#### GIVEN EXERCISE:
Copy each line that has the string "tissue" somewhere in it.

══════════════════════════════

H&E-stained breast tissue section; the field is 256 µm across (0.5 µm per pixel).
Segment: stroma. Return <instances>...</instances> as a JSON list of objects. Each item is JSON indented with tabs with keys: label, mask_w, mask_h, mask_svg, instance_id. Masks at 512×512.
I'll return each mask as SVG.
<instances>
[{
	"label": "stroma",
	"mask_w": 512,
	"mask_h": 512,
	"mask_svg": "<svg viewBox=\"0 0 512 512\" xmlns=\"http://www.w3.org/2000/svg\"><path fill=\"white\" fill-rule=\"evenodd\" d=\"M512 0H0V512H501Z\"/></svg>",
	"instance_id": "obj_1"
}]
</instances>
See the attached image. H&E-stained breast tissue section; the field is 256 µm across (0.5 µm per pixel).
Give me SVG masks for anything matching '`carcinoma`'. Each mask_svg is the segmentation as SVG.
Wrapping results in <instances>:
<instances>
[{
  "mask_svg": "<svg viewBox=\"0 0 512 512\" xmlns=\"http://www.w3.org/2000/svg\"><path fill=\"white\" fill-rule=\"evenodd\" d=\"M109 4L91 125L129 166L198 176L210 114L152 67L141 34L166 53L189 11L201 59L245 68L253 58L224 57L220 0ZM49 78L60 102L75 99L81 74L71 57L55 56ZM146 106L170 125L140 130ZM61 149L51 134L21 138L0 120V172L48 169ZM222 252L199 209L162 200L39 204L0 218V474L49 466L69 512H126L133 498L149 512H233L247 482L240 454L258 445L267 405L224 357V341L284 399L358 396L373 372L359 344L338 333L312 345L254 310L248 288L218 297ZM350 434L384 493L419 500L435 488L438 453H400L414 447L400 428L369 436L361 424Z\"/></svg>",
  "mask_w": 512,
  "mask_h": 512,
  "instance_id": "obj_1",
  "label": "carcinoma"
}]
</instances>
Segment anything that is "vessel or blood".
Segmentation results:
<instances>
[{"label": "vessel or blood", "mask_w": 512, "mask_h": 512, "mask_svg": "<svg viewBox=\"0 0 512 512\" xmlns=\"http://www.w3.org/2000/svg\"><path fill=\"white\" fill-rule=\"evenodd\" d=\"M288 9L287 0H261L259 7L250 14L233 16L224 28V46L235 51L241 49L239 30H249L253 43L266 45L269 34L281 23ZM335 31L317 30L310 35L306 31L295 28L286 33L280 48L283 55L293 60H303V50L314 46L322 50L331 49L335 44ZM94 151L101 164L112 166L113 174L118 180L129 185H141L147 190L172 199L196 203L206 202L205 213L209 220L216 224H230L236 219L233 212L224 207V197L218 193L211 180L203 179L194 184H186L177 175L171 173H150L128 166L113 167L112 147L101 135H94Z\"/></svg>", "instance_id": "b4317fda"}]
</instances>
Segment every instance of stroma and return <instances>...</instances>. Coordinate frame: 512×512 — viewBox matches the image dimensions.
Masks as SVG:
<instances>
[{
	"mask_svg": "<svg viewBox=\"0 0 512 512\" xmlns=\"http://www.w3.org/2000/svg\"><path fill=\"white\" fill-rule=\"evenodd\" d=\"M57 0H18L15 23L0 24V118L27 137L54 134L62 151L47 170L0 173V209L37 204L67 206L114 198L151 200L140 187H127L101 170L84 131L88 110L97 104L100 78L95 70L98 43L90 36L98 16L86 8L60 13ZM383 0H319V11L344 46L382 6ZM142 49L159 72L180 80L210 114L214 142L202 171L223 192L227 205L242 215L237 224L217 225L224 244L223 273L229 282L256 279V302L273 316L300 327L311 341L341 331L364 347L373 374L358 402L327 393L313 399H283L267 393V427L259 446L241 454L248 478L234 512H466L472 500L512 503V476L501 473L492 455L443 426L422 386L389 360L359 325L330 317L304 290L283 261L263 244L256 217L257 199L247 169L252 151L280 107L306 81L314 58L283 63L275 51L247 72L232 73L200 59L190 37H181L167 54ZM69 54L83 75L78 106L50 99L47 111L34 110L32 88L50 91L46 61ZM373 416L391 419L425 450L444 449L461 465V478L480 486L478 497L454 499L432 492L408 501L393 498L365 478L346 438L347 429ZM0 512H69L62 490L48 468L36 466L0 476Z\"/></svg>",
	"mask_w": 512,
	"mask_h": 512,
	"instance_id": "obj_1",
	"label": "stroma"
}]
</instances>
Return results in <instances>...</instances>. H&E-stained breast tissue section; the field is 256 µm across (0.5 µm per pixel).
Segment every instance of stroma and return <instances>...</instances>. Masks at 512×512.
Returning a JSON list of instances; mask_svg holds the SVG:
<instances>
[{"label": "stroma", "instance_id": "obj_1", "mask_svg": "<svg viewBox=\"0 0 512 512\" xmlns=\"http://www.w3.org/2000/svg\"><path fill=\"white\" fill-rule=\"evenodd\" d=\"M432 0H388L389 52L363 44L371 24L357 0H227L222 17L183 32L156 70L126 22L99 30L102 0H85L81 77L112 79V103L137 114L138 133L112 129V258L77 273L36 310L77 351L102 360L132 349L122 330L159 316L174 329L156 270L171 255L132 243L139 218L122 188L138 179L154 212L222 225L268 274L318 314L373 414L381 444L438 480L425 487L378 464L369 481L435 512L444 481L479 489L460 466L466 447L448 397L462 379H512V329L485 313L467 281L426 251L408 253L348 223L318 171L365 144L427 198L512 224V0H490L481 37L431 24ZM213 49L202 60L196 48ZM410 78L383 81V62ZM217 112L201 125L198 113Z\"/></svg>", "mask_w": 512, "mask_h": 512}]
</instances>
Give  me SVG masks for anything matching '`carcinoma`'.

══════════════════════════════

#### OUTPUT FOR THIS EXERCISE:
H&E-stained breast tissue section; the field is 256 µm across (0.5 µm per pixel).
See the attached image. H&E-stained breast tissue section; the field is 256 µm across (0.5 µm per pixel).
Return results in <instances>...</instances>. H&E-stained breast tissue section; the field is 256 µm across (0.5 µm per pixel).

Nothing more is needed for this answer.